§ **JOB ITEM**
Take from the material every line that contains the word "none".

====== DATA SHOWN ======

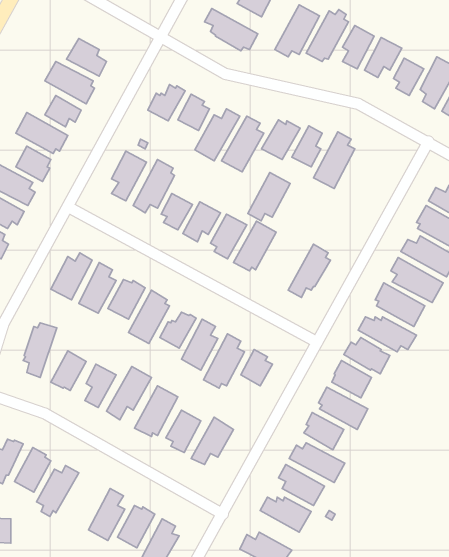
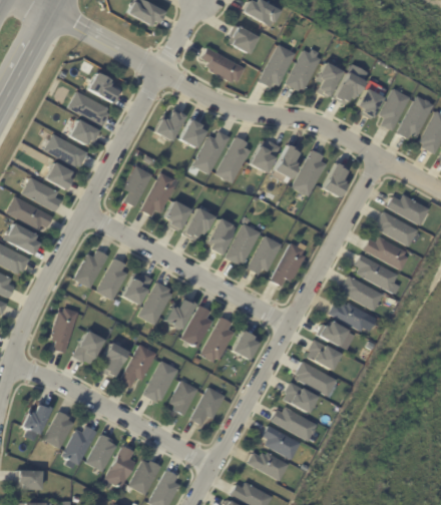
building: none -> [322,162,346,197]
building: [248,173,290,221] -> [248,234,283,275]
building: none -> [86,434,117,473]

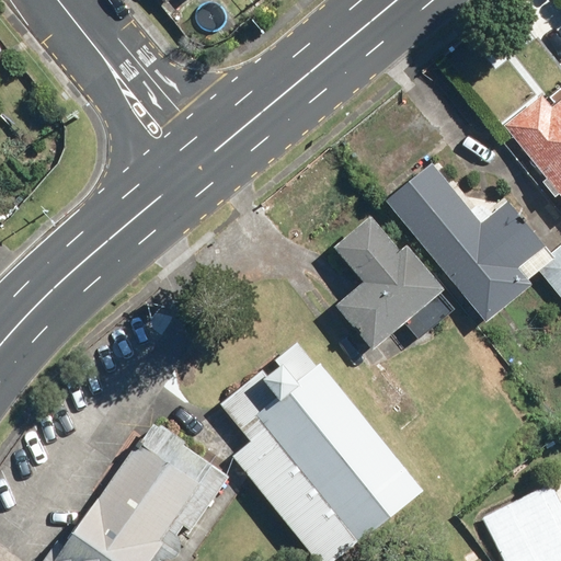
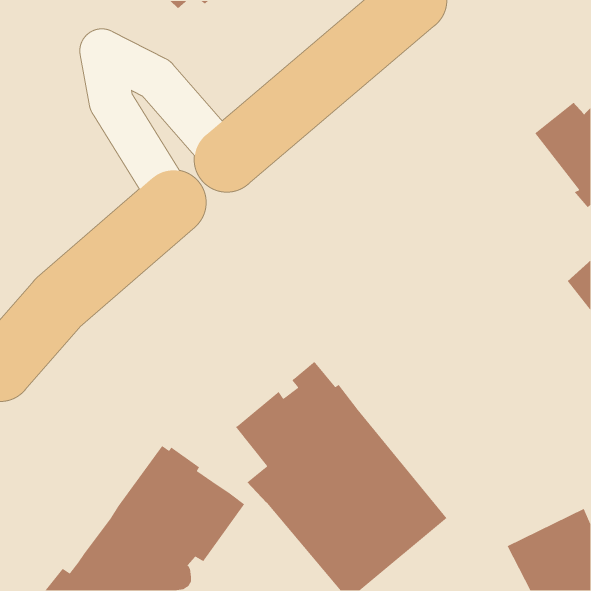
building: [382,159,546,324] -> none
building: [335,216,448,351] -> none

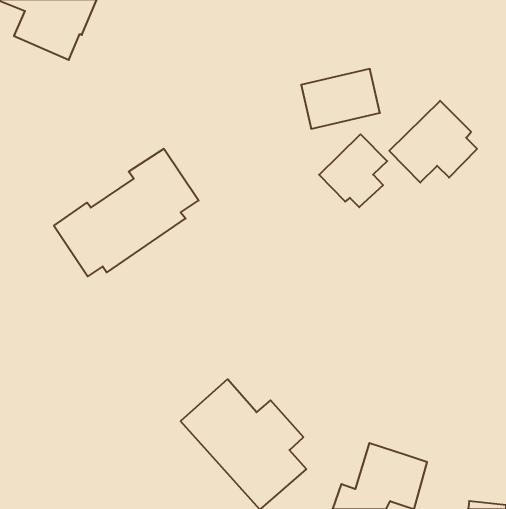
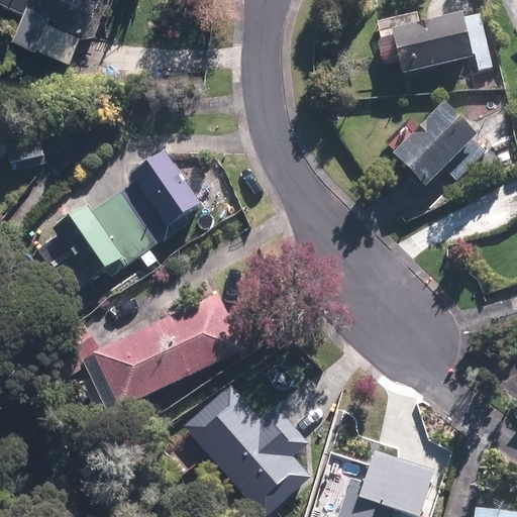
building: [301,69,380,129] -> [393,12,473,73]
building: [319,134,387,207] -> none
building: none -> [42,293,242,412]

======

§ **PROBLEM SOLUTION**
building: none -> [322,162,346,197]
building: none -> [86,434,117,473]
building: [382,159,546,324] -> none
building: [335,216,448,351] -> none
building: [319,134,387,207] -> none
building: none -> [42,293,242,412]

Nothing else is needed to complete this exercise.